### About this exercise
Make an exact copy of the records below, leaving every image out.

=== Begin Enclosure ===

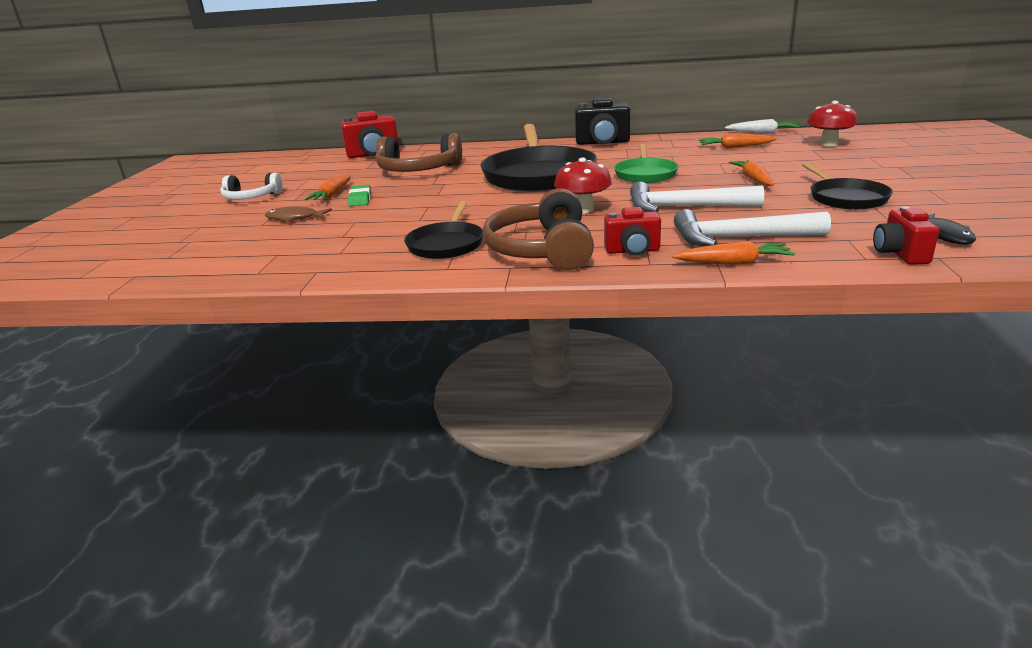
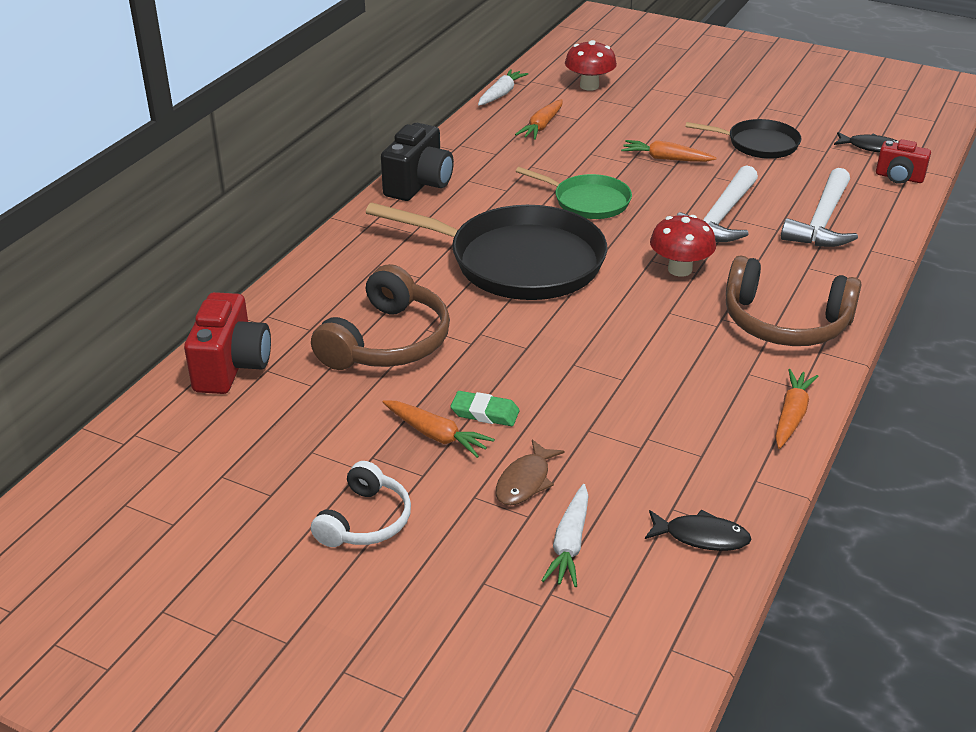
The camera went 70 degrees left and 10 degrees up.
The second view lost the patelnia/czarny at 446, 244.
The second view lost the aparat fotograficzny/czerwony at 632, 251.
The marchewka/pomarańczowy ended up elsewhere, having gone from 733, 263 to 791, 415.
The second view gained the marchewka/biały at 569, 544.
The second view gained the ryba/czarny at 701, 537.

=== End Enclosure ===

### Task answer
The camera went 70 degrees left and 10 degrees up.
The second view lost the patelnia/czarny at 446, 244.
The second view lost the aparat fotograficzny/czerwony at 632, 251.
The marchewka/pomarańczowy ended up elsewhere, having gone from 733, 263 to 791, 415.
The second view gained the marchewka/biały at 569, 544.
The second view gained the ryba/czarny at 701, 537.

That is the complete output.